Data extracted from a collection
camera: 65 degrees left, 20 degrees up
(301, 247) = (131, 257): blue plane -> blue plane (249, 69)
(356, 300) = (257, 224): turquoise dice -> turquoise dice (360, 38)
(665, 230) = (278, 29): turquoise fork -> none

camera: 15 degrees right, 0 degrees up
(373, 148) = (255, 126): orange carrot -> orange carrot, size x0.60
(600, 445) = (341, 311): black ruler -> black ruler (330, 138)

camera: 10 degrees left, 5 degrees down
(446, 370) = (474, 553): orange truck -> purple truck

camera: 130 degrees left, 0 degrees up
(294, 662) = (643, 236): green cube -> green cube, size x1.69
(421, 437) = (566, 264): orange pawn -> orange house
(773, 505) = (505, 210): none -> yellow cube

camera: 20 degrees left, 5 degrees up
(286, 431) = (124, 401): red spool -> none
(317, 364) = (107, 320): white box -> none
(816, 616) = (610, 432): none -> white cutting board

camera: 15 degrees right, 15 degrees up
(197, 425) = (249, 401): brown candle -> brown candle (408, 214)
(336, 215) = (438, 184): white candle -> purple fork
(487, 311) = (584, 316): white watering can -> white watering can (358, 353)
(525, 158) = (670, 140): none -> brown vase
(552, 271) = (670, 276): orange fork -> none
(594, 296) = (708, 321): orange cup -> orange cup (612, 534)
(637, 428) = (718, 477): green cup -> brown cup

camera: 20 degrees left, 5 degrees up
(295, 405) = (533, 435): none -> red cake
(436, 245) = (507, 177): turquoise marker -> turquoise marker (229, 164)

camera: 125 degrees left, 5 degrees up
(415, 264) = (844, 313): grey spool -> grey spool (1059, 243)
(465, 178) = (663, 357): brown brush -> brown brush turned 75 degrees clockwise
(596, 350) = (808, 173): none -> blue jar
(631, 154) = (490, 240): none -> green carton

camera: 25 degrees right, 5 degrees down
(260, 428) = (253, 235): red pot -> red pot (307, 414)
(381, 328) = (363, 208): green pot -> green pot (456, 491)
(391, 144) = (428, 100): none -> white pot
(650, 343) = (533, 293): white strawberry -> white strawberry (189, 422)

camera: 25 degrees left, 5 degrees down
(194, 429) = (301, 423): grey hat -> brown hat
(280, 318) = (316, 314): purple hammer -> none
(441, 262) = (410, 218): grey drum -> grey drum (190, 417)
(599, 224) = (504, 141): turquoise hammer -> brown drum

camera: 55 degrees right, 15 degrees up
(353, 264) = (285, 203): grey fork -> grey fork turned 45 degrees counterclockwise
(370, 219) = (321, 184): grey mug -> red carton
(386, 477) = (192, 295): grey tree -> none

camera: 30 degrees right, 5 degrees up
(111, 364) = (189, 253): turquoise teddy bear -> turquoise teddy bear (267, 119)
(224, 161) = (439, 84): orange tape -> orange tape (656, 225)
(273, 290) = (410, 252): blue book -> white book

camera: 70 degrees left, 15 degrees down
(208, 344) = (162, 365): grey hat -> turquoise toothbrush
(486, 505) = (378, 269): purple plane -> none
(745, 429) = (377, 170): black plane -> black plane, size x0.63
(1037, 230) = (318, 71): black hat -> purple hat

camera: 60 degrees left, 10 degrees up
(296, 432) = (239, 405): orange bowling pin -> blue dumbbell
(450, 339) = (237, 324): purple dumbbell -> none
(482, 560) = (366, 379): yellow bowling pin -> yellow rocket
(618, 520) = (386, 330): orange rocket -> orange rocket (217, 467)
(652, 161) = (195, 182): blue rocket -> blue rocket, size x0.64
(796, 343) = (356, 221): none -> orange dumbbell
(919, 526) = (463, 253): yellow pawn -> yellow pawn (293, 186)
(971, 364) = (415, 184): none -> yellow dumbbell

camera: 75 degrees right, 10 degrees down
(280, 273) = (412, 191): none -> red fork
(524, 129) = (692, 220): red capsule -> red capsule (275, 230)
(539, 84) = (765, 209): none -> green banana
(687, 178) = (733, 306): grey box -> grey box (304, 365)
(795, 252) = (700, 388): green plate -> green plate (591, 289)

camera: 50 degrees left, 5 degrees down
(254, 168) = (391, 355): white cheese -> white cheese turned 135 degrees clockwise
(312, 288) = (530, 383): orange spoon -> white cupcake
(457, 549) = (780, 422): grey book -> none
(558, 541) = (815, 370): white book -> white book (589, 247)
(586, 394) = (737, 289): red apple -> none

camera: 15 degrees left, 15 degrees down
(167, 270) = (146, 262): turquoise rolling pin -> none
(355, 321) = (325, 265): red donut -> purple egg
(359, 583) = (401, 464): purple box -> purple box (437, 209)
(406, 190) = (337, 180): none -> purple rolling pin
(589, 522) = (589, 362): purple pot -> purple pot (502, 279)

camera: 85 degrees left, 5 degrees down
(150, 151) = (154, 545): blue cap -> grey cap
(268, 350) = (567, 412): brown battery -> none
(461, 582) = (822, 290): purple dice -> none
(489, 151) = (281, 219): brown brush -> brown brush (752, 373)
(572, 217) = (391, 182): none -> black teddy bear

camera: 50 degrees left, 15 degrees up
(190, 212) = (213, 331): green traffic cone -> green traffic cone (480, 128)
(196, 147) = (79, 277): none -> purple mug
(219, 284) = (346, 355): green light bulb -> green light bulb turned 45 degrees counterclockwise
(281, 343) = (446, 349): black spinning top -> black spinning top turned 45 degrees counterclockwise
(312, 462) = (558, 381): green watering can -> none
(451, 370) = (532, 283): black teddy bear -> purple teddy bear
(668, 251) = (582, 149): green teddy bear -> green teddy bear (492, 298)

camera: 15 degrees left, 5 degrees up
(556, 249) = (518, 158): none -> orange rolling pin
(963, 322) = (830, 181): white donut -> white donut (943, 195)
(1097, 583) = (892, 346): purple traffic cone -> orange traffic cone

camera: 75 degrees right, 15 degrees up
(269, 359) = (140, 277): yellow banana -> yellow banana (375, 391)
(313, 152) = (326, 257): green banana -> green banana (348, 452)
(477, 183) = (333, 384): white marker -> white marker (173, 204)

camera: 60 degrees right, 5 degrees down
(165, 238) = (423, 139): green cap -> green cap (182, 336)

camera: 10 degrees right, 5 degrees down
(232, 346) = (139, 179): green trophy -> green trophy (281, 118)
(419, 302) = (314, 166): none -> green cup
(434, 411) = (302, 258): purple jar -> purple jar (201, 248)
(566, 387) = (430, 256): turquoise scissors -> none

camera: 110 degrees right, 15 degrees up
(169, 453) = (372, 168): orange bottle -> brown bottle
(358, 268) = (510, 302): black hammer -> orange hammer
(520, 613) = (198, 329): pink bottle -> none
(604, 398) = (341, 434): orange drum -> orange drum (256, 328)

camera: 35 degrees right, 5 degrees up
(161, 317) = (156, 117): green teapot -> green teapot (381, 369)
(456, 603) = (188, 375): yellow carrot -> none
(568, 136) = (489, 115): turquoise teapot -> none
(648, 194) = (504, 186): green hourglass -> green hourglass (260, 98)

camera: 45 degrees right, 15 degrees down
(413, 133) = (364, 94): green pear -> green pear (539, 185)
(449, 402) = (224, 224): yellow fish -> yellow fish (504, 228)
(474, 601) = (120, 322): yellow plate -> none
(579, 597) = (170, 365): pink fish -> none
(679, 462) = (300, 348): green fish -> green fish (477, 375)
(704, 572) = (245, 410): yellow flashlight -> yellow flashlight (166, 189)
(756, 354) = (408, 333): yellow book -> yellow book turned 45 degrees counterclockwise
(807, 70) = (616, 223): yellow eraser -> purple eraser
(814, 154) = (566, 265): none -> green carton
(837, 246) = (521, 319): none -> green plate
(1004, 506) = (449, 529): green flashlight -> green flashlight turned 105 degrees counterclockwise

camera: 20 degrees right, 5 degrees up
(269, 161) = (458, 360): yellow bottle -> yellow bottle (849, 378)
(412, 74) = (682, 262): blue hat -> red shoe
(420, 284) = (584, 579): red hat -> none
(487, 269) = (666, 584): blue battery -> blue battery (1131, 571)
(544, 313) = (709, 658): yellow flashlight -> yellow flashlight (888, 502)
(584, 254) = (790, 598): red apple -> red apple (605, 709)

What you have to do
All the lines that hold the word "teapot" must appear in the answer, copied from the records.

Answer to this exercise
(161, 317) = (156, 117): green teapot -> green teapot (381, 369)
(568, 136) = (489, 115): turquoise teapot -> none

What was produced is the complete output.